## DESCRIPTION OF THE TASK
The line that holds "OLED pin SCL: none -> GP27" marks the start. Return it and each following line through the end of the data, unchanged.

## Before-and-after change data
=== Begin Enclosure ===
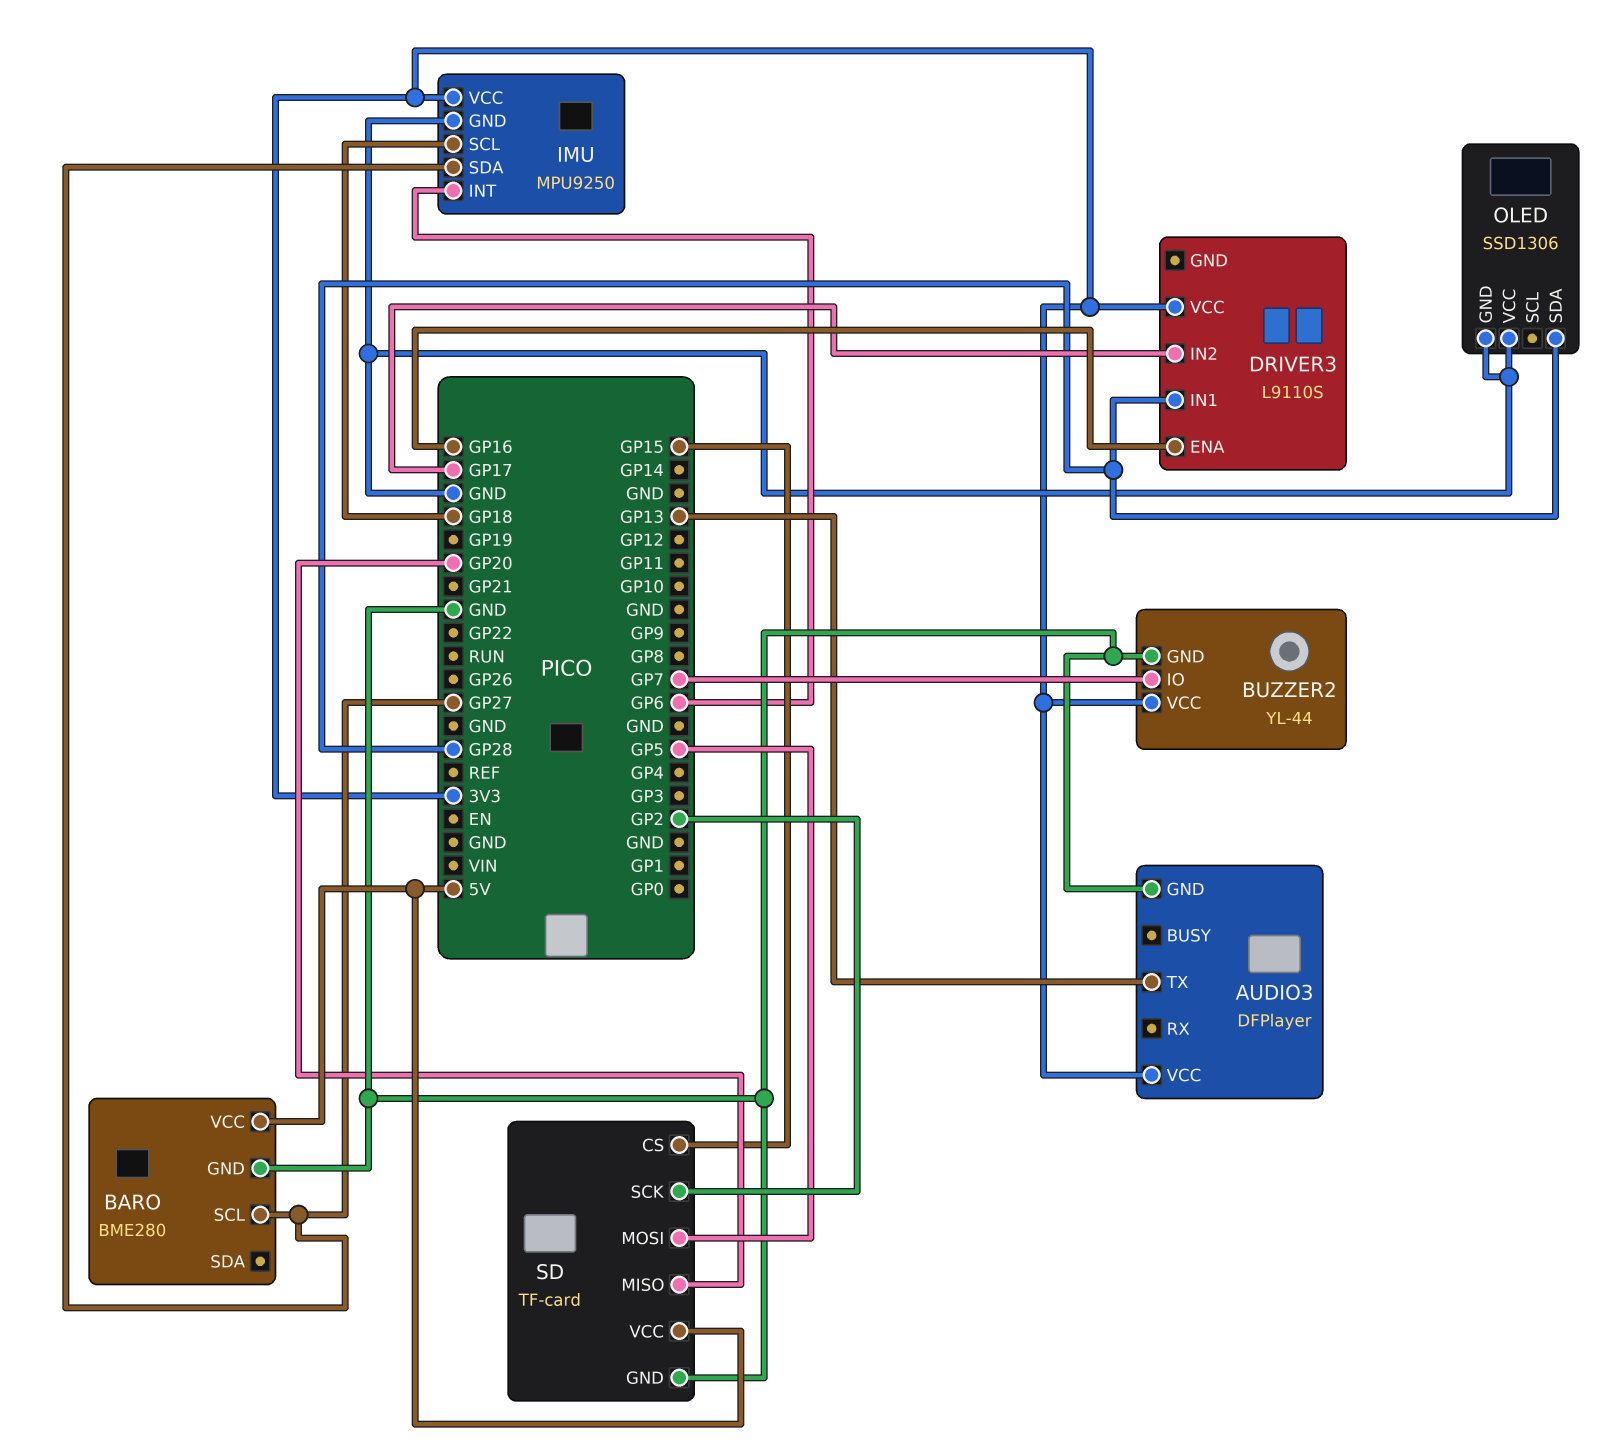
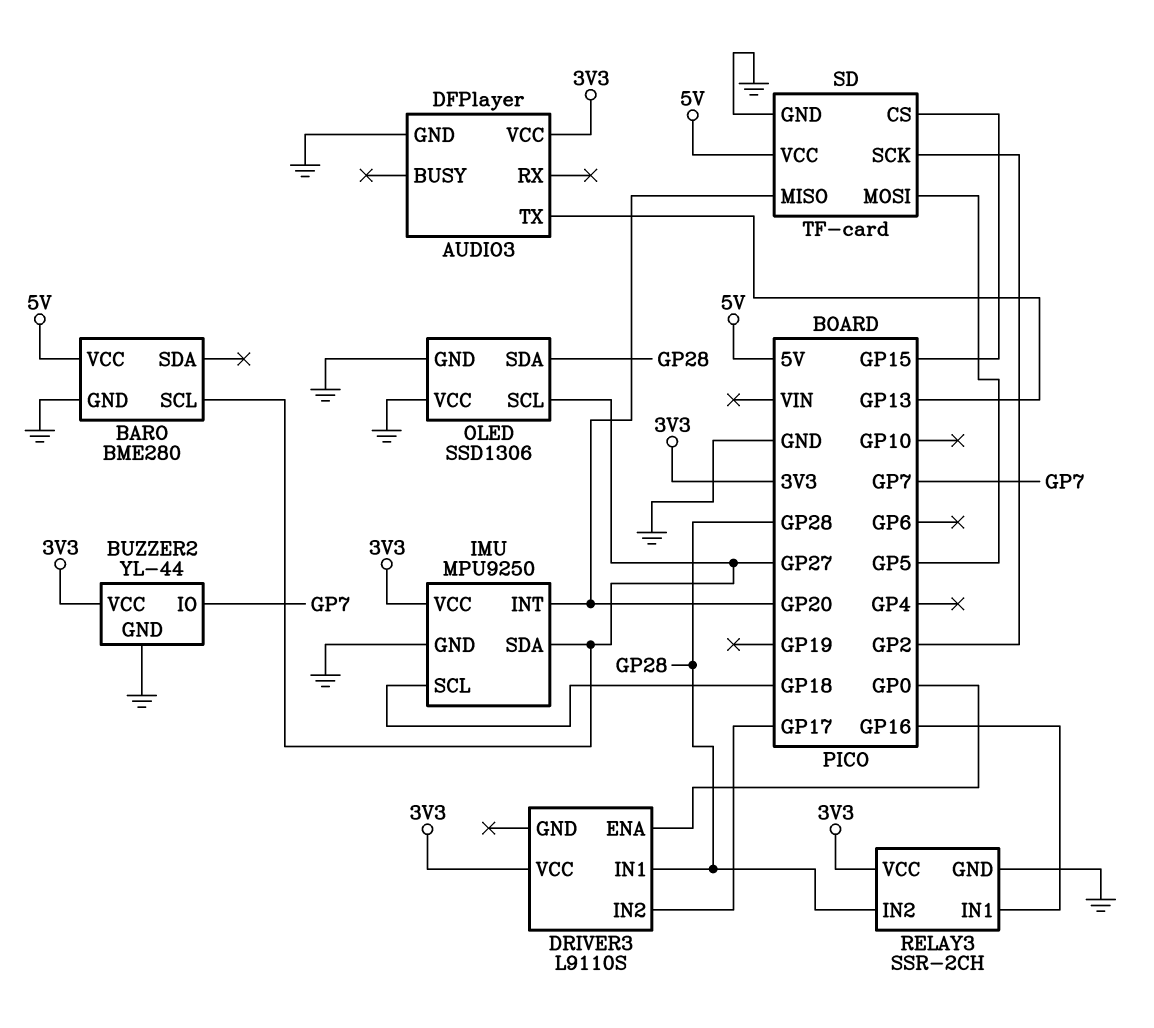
DRIVER3 pin ENA: GP16 -> GP0
IMU pin INT: GP6 -> GP20
OLED pin SCL: none -> GP27
RELAY3: none -> SSR-2CH
RELAY3 pin GND: none -> GND
RELAY3 pin IN1: none -> GP16
RELAY3 pin IN2: none -> GP28
RELAY3 pin VCC: none -> 3V3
=== End Enclosure ===
## OUTPUT OF THE TASK
OLED pin SCL: none -> GP27
RELAY3: none -> SSR-2CH
RELAY3 pin GND: none -> GND
RELAY3 pin IN1: none -> GP16
RELAY3 pin IN2: none -> GP28
RELAY3 pin VCC: none -> 3V3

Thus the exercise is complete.